Reproduce the records below exactly; no pictures.

----

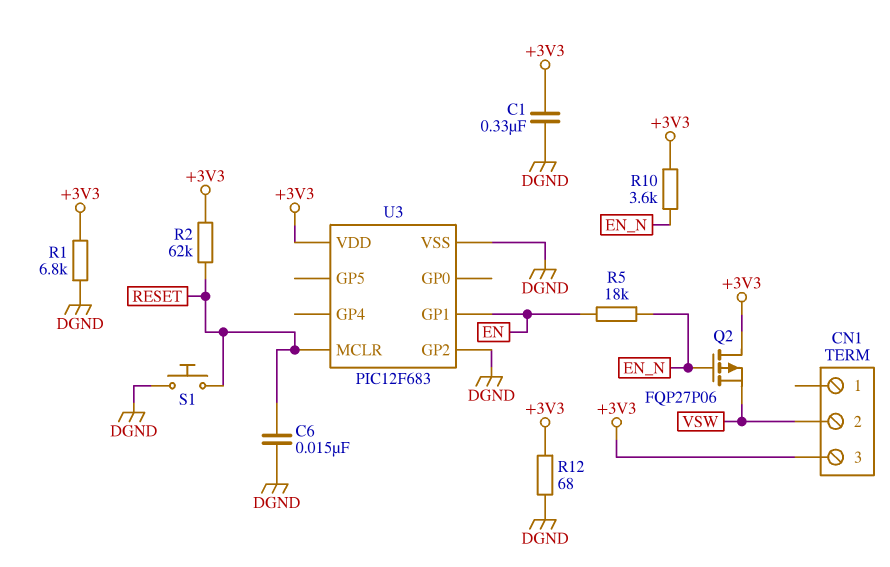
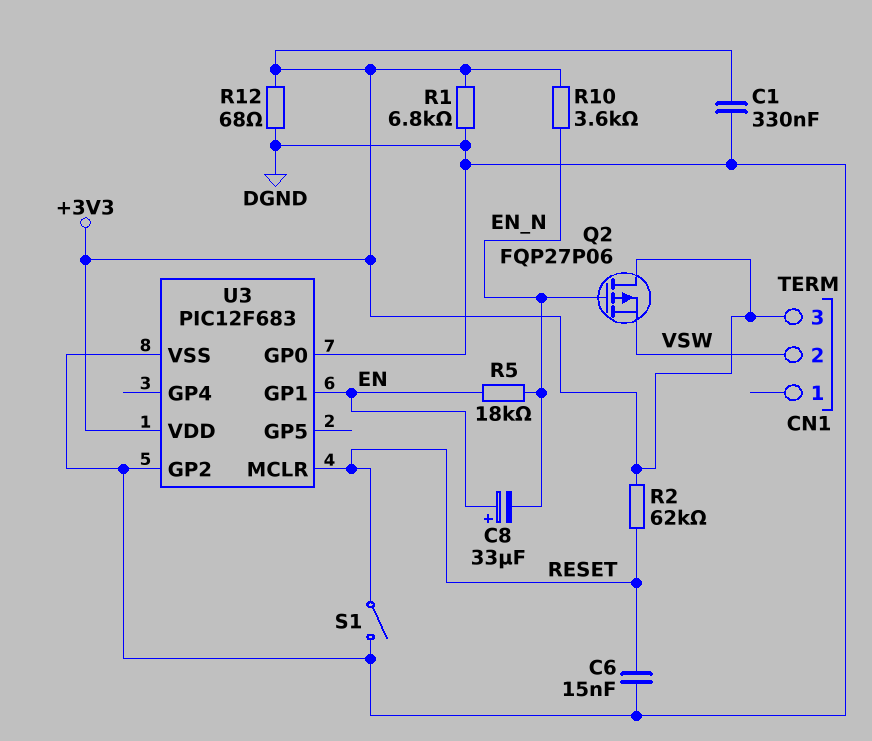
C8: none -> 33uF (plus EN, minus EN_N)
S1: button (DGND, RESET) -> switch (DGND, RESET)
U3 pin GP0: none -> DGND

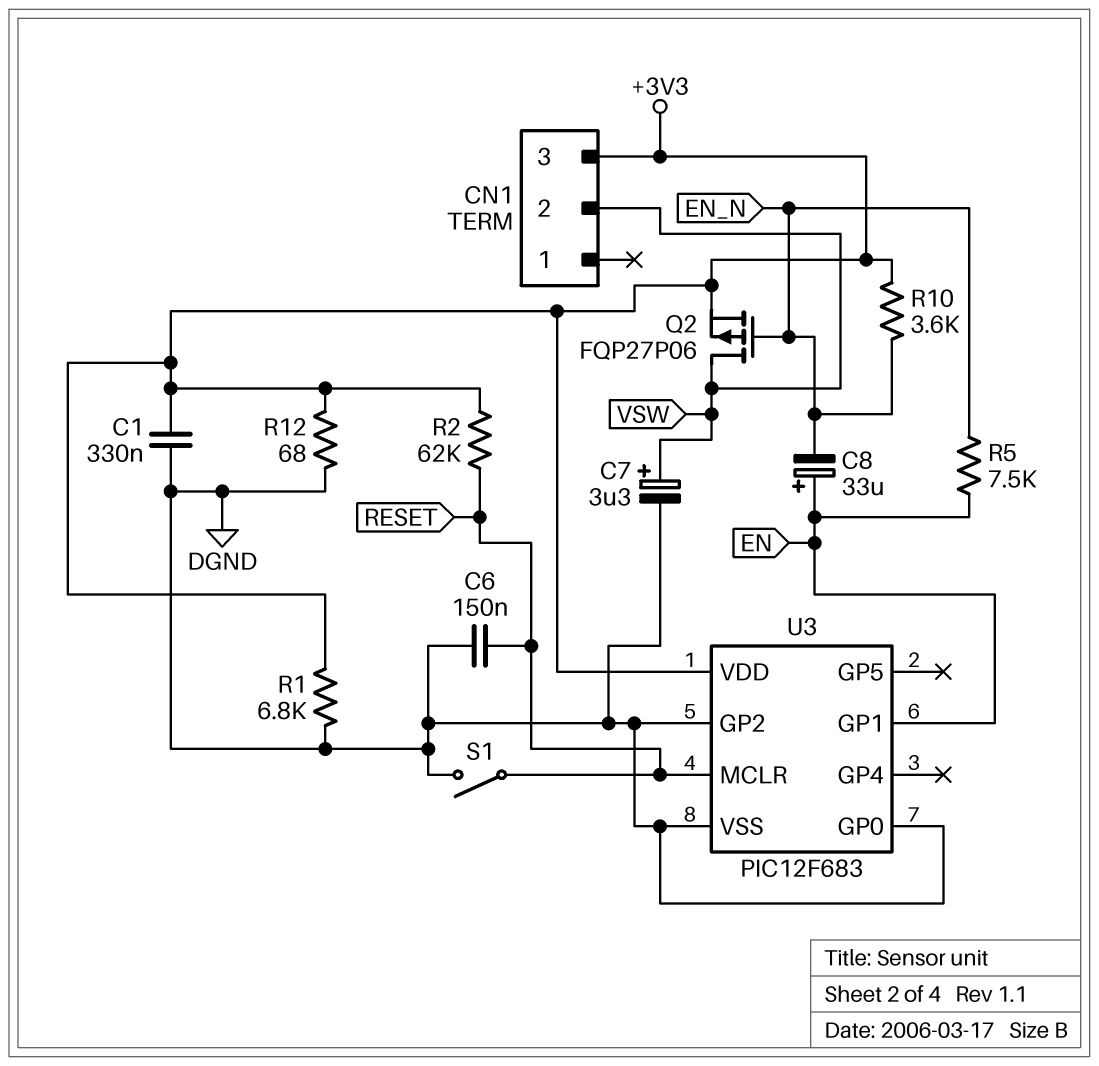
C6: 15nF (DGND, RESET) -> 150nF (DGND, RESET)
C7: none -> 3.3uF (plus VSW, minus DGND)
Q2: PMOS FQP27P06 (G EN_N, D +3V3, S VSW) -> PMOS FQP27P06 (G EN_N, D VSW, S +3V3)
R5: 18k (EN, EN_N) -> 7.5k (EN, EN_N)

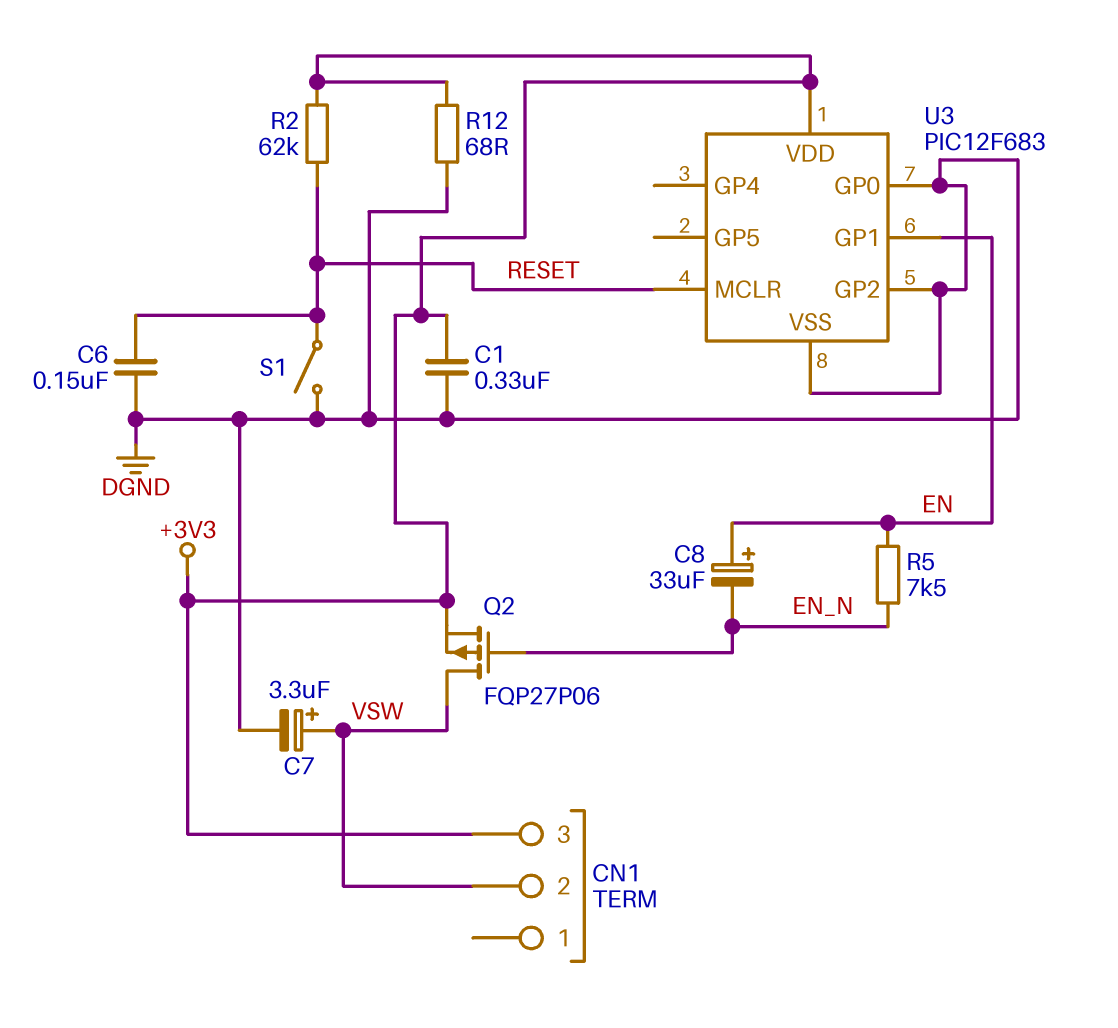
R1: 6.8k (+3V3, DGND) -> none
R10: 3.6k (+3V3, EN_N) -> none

----

EXPECTED ANSWER:
C8: none -> 33uF (plus EN, minus EN_N)
S1: button (DGND, RESET) -> switch (DGND, RESET)
U3 pin GP0: none -> DGND

C6: 15nF (DGND, RESET) -> 150nF (DGND, RESET)
C7: none -> 3.3uF (plus VSW, minus DGND)
Q2: PMOS FQP27P06 (G EN_N, D +3V3, S VSW) -> PMOS FQP27P06 (G EN_N, D VSW, S +3V3)
R5: 18k (EN, EN_N) -> 7.5k (EN, EN_N)

R1: 6.8k (+3V3, DGND) -> none
R10: 3.6k (+3V3, EN_N) -> none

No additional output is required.